§ **RECORDS SUPPLIED**:
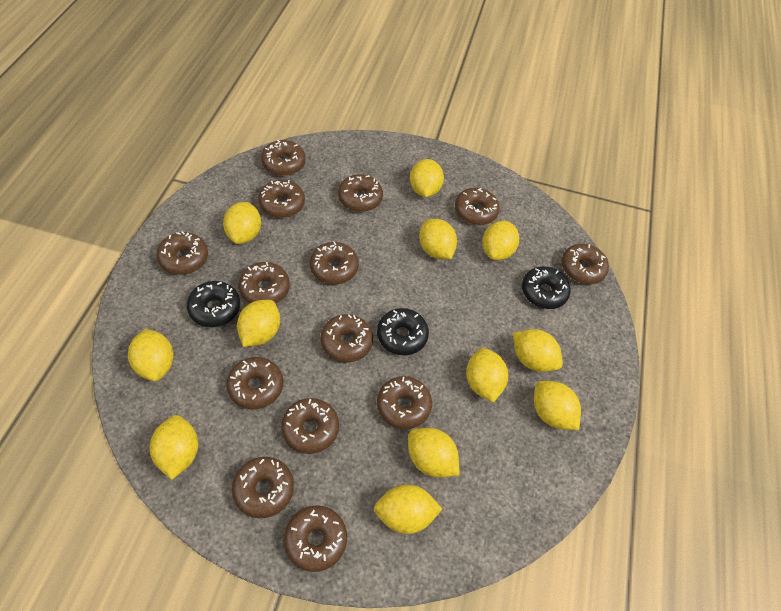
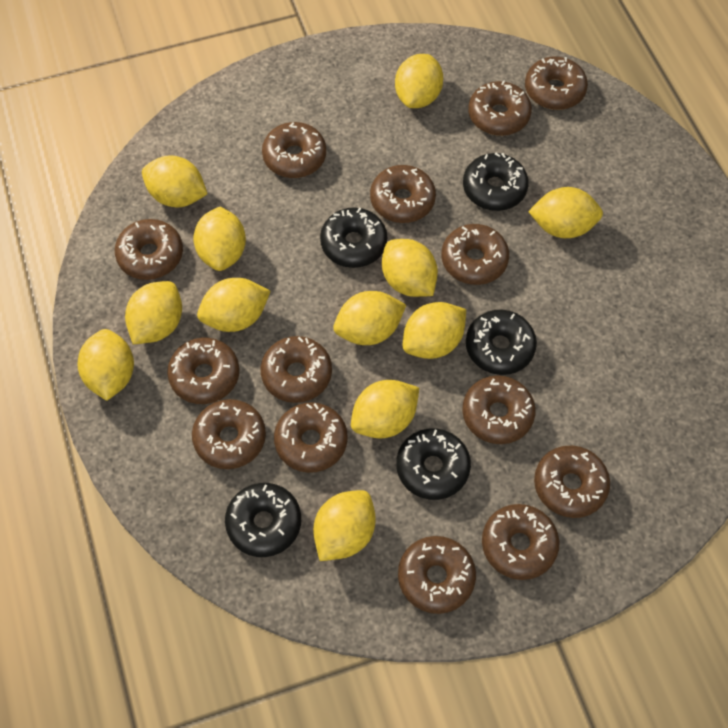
black donut: 3 -> 5

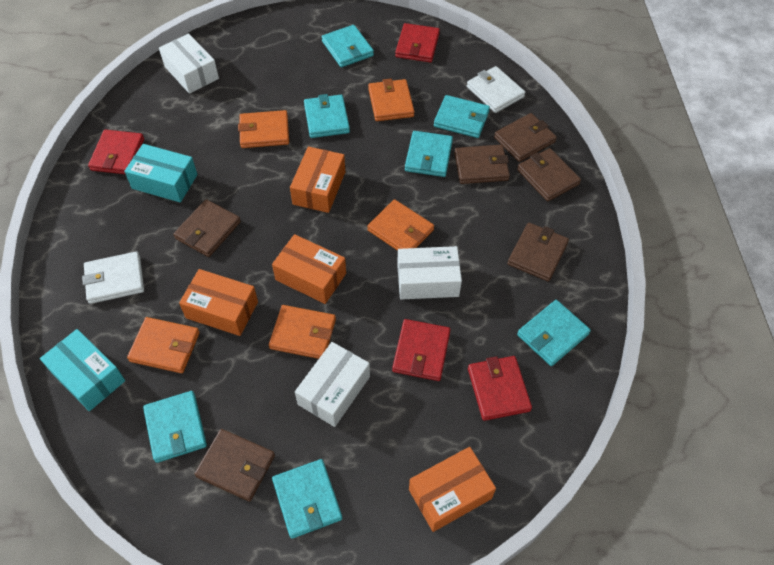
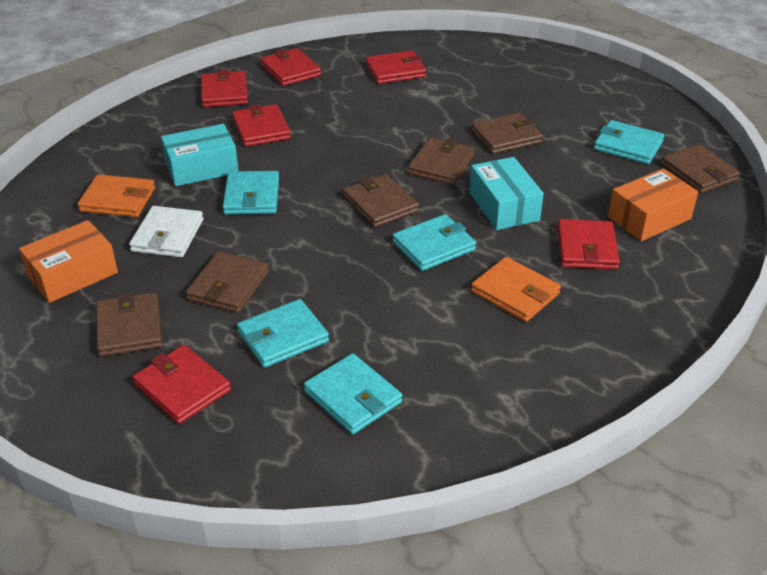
orange box: 4 -> 2
orange wallet: 5 -> 2
red wallet: 4 -> 6
turquoise wallet: 7 -> 5
white box: 3 -> 0
white wallet: 2 -> 1

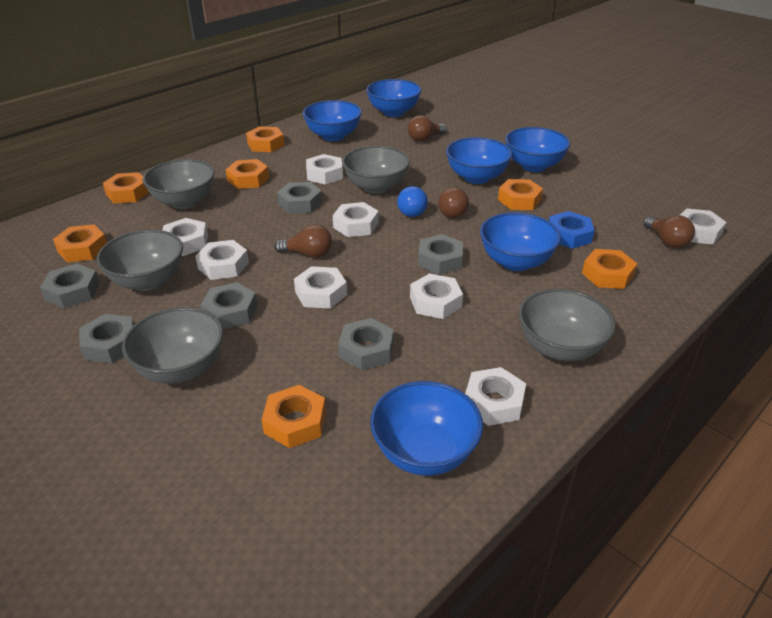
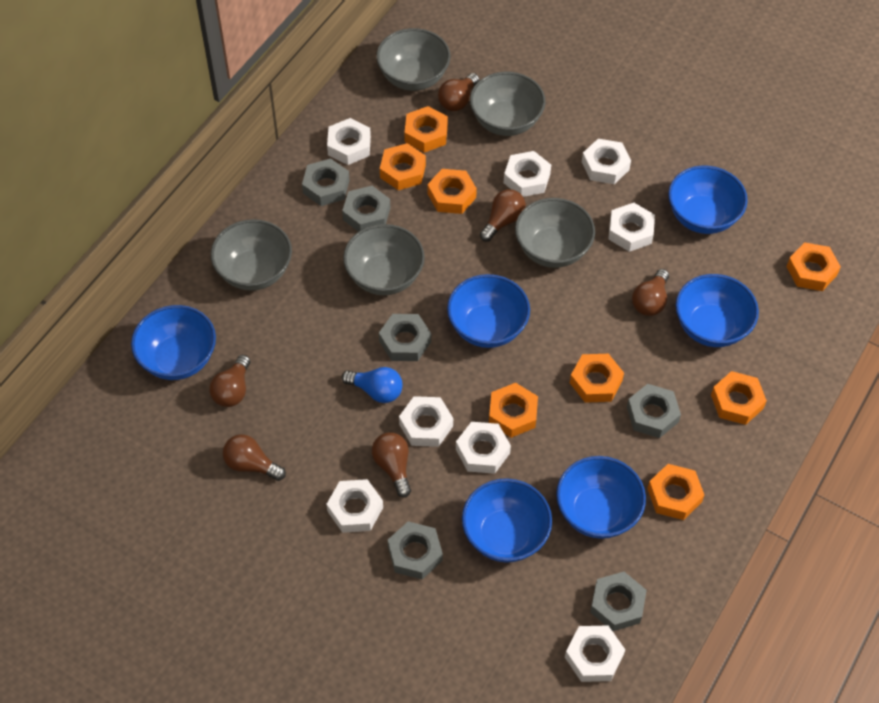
blue nut: 1 -> 0
brown light bulb: 4 -> 6
orange nut: 7 -> 8

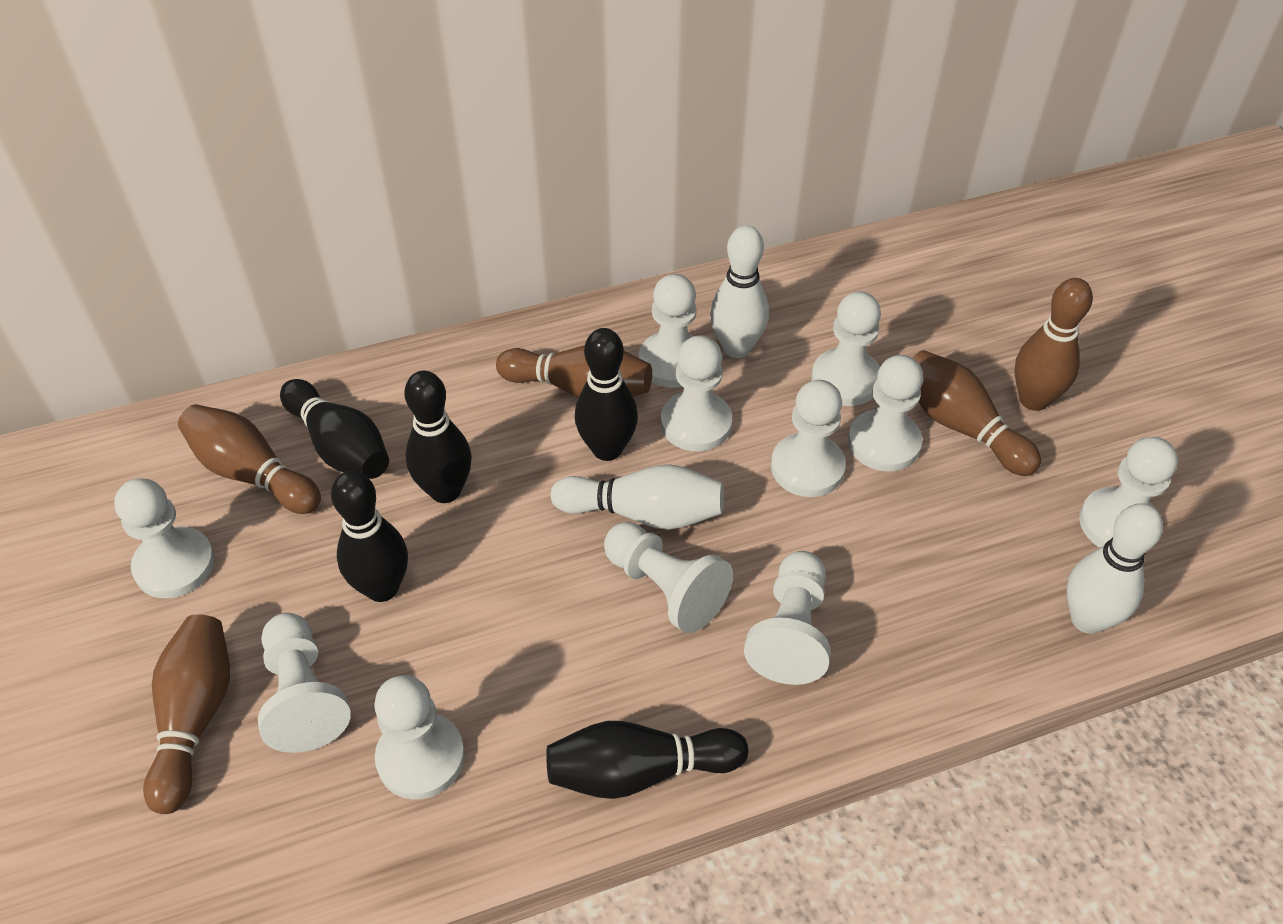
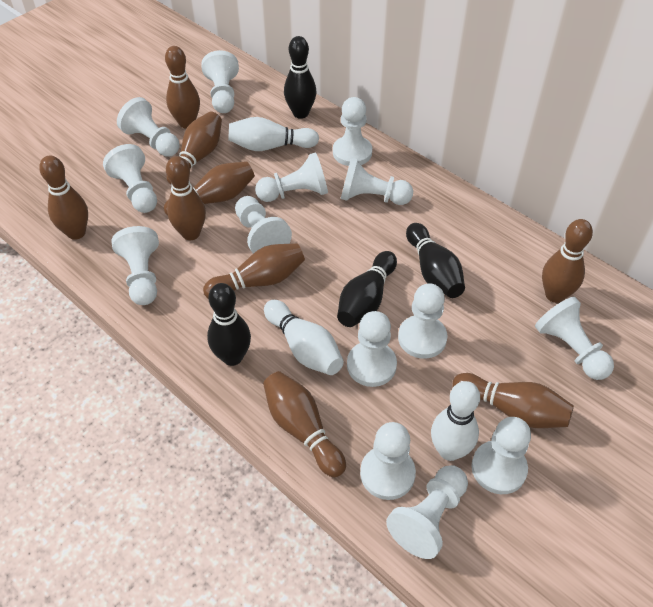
black bowling pin: 5 -> 4
brown bowling pin: 5 -> 9
white pawn: 11 -> 14

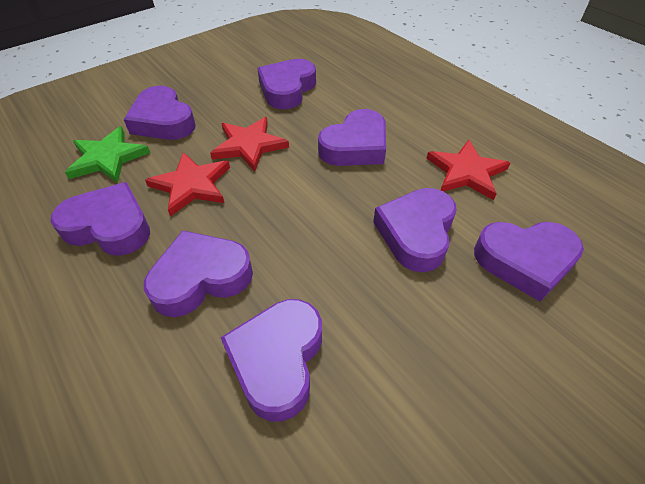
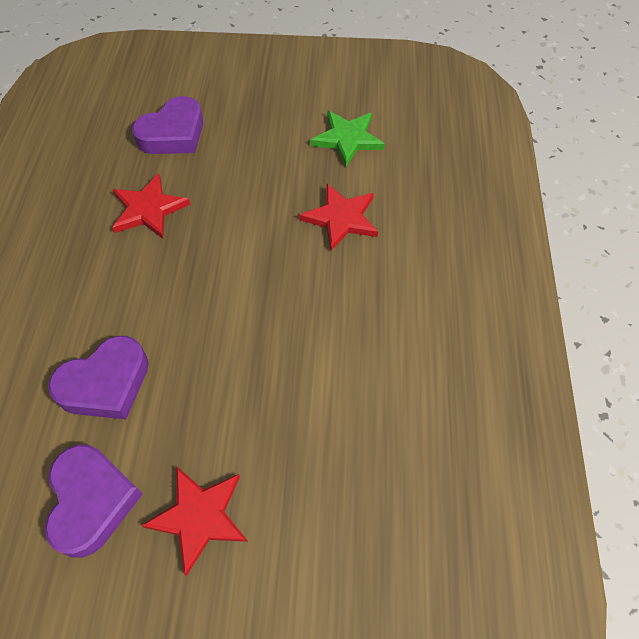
purple heart: 8 -> 3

§ **EXERCISE PROMPT**: An exact reproduction of the material above is needed, without its pictures.

§ **SOLUTION FOR THIS EXERCISE**:
black donut: 3 -> 5

orange box: 4 -> 2
orange wallet: 5 -> 2
red wallet: 4 -> 6
turquoise wallet: 7 -> 5
white box: 3 -> 0
white wallet: 2 -> 1

blue nut: 1 -> 0
brown light bulb: 4 -> 6
orange nut: 7 -> 8

black bowling pin: 5 -> 4
brown bowling pin: 5 -> 9
white pawn: 11 -> 14

purple heart: 8 -> 3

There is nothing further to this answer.